- _What needs to be done_
Set down exactly the lines from the one containing "brown wallet: 0 -> 1" to the final line of the records below, with every picture omitted.

- _Task data_
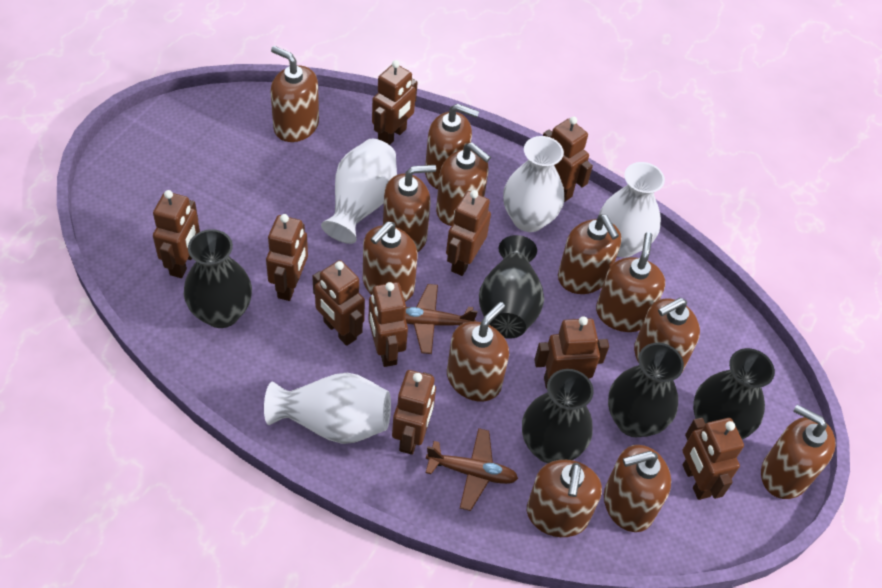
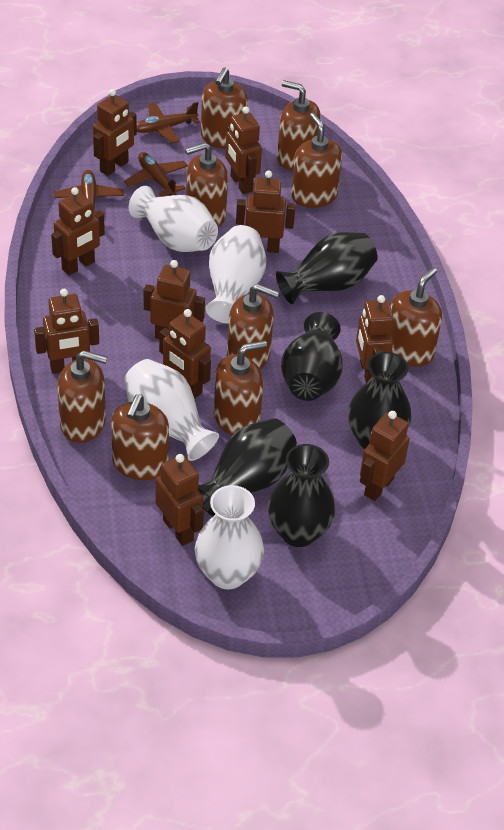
brown plane: 2 -> 3
brown soap dispenser: 12 -> 9

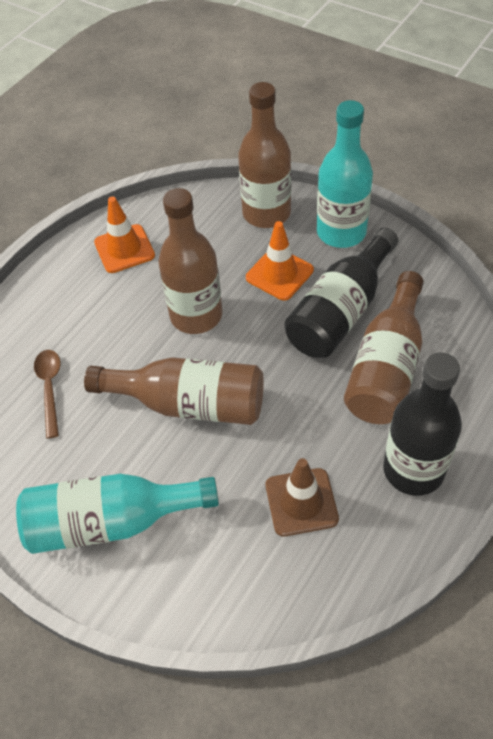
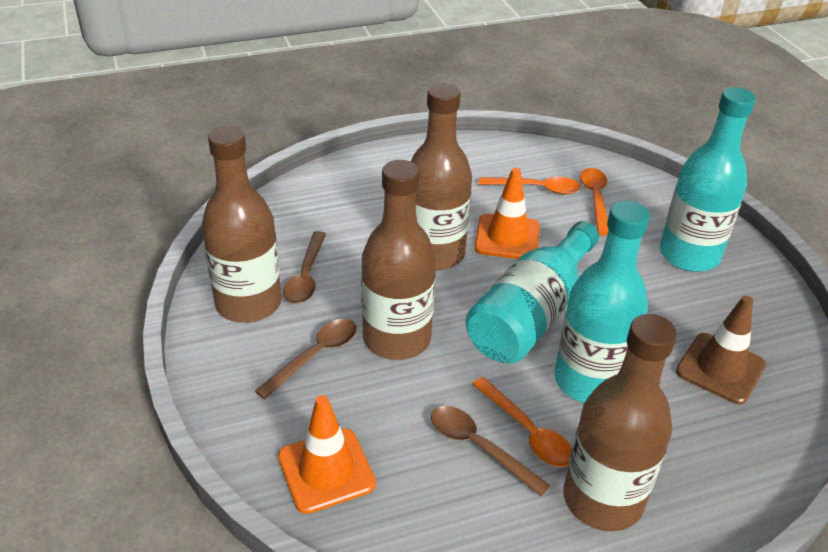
black bottle: 2 -> 0
brown spoon: 1 -> 3
orange spoon: 0 -> 3
turquoise bottle: 2 -> 3

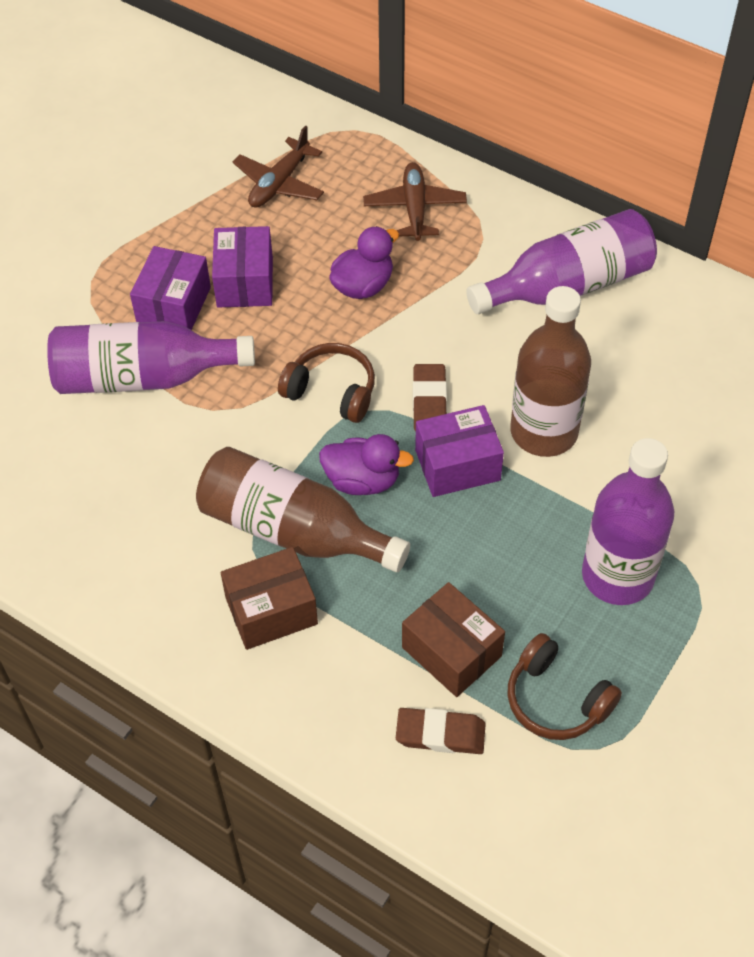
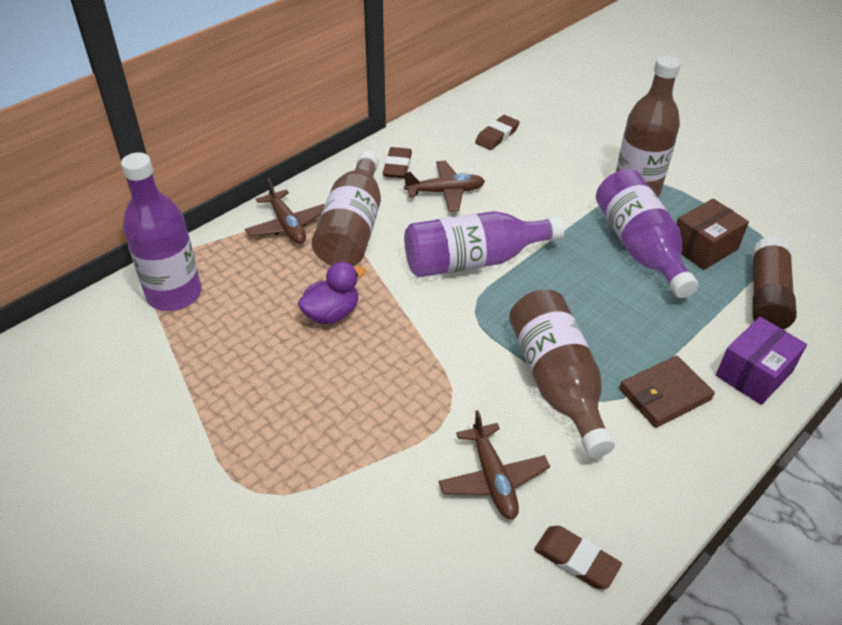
brown bottle: 2 -> 3
brown box: 2 -> 1
brown eraser: 2 -> 3
brown glue stick: 0 -> 1
brown headphones: 2 -> 0
brown plane: 2 -> 3
brown wallet: 0 -> 1
purple box: 3 -> 1
purple duck: 2 -> 1

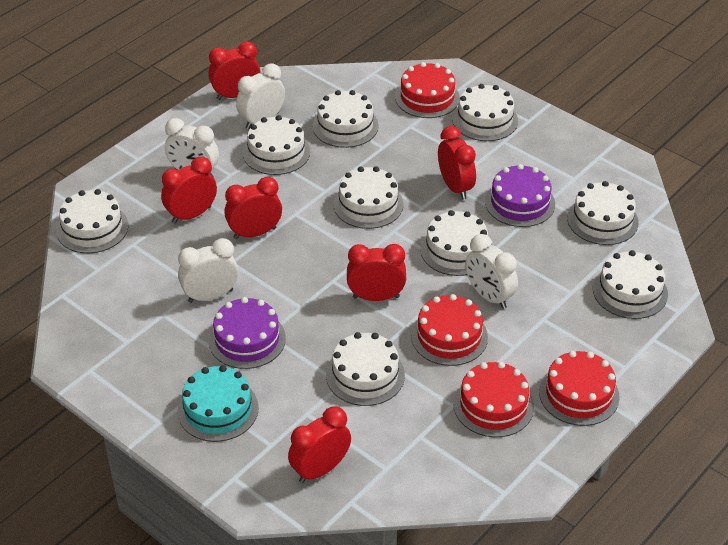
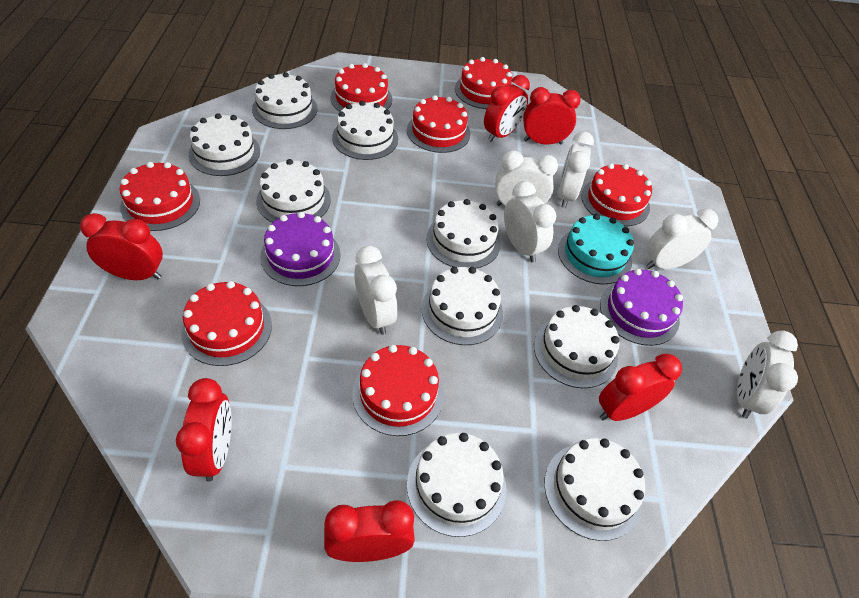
red cake: 4 -> 7
white clock: 4 -> 6

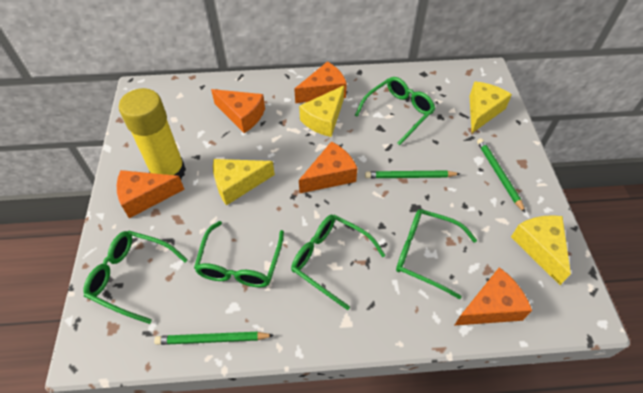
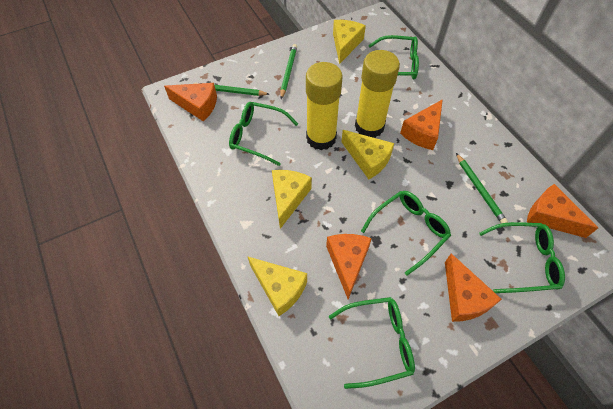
yellow glue stick: 1 -> 2

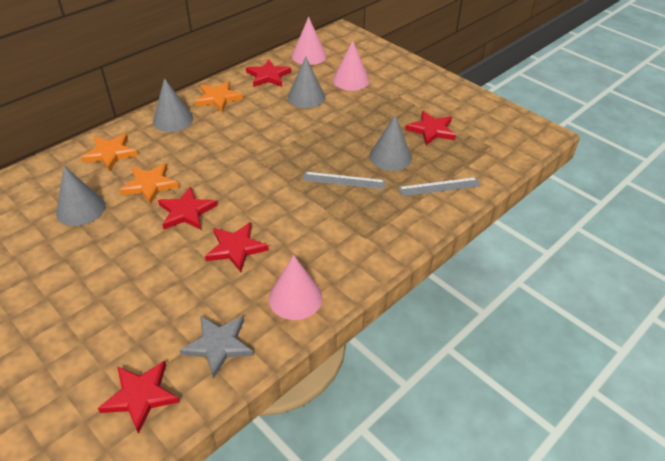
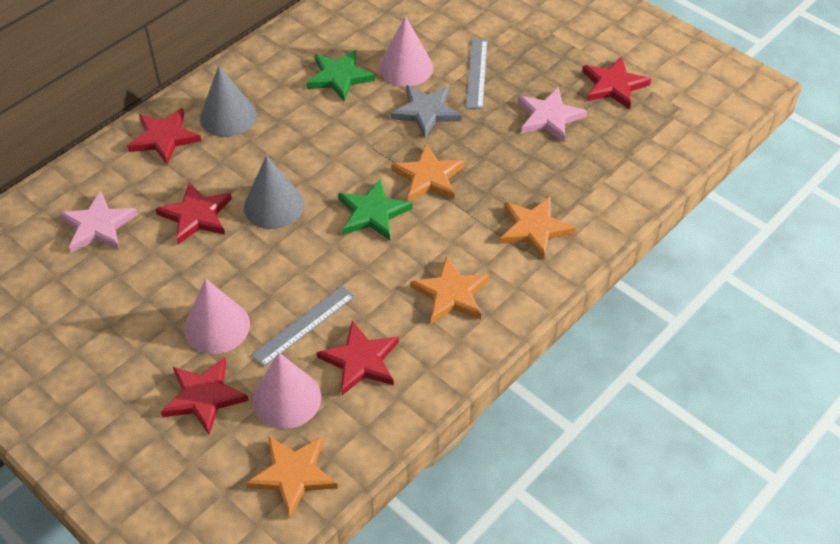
green star: 0 -> 2
grey cone: 4 -> 2
orange star: 3 -> 4
pink star: 0 -> 2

- _Exercise response_
brown wallet: 0 -> 1
purple box: 3 -> 1
purple duck: 2 -> 1

red cake: 4 -> 7
white clock: 4 -> 6

yellow glue stick: 1 -> 2

green star: 0 -> 2
grey cone: 4 -> 2
orange star: 3 -> 4
pink star: 0 -> 2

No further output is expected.